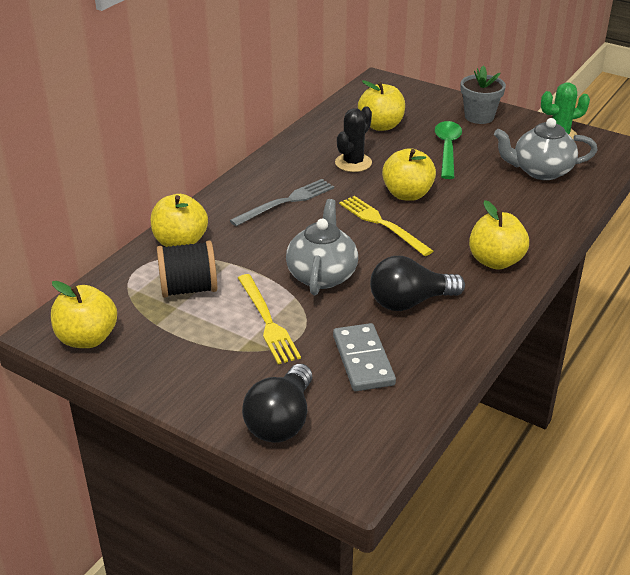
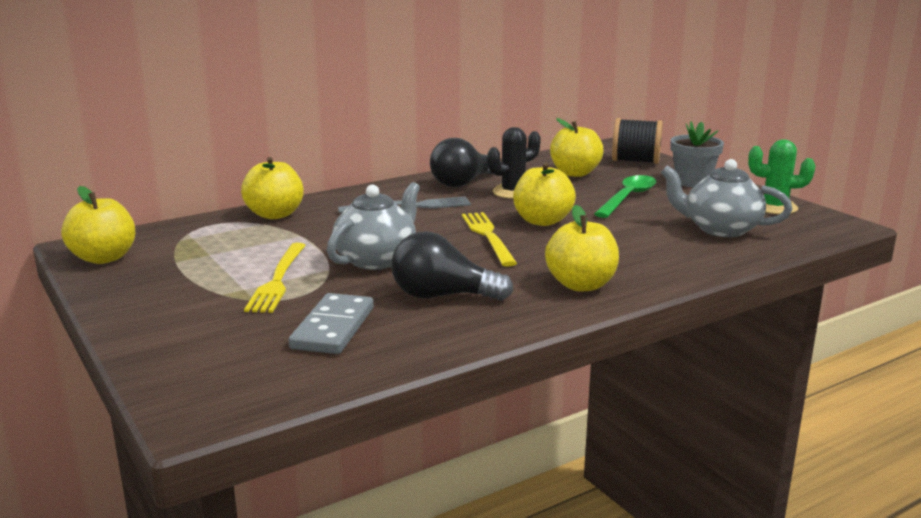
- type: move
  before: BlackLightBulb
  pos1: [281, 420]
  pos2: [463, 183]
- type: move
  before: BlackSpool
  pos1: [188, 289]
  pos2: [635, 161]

──────────

Required action —
Scan the records above line by line, counting those where the word "before" appears, and give the count alone.

Expected answer —
2